## Exercise
Write out exactly the lines from the first line of the records below through the line that contains "- repainted: cepillo", and stop there.
★ ★ ★
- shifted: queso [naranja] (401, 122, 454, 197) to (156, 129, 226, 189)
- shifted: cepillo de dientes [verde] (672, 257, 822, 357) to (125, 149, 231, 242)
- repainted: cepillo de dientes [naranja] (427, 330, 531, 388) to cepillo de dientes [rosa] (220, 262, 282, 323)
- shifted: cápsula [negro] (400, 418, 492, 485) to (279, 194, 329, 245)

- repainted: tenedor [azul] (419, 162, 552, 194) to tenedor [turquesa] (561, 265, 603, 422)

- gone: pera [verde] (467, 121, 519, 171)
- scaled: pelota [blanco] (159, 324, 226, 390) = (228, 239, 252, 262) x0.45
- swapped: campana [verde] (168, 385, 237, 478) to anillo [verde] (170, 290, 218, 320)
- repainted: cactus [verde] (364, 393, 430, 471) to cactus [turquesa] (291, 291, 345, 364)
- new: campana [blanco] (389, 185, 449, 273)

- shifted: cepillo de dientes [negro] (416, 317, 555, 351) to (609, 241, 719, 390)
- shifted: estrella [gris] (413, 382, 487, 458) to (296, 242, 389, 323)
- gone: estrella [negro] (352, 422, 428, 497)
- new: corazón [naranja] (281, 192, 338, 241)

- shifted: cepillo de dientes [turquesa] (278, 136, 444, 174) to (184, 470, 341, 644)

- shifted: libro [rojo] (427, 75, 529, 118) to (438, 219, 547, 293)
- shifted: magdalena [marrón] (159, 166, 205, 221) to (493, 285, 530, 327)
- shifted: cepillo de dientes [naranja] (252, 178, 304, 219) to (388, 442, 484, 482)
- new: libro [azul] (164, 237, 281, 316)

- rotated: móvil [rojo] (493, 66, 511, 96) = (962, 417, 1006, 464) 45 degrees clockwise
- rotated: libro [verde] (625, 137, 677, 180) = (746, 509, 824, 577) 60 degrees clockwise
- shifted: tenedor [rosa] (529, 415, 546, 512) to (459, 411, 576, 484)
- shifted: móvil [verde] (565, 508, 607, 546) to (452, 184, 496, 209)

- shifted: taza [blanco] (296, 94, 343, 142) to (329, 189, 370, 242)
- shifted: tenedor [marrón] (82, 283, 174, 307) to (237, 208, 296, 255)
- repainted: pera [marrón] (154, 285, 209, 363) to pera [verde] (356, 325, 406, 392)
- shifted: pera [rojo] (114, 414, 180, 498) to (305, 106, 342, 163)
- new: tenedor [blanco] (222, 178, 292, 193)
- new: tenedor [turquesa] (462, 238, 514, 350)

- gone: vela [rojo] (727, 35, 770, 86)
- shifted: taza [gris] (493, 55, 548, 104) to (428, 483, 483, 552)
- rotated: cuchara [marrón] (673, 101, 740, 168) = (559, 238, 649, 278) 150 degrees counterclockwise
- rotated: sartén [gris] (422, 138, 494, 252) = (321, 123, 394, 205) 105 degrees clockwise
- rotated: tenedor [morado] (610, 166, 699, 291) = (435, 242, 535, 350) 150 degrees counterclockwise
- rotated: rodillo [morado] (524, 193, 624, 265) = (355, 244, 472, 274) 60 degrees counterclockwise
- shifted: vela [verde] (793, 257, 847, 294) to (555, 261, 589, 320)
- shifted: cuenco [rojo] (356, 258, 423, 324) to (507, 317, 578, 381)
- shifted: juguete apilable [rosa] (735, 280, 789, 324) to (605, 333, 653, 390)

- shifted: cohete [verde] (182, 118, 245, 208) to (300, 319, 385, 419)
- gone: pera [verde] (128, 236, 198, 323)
★ ★ ★
## Finished exercise
- shifted: queso [naranja] (401, 122, 454, 197) to (156, 129, 226, 189)
- shifted: cepillo de dientes [verde] (672, 257, 822, 357) to (125, 149, 231, 242)
- repainted: cepillo de dientes [naranja] (427, 330, 531, 388) to cepillo de dientes [rosa] (220, 262, 282, 323)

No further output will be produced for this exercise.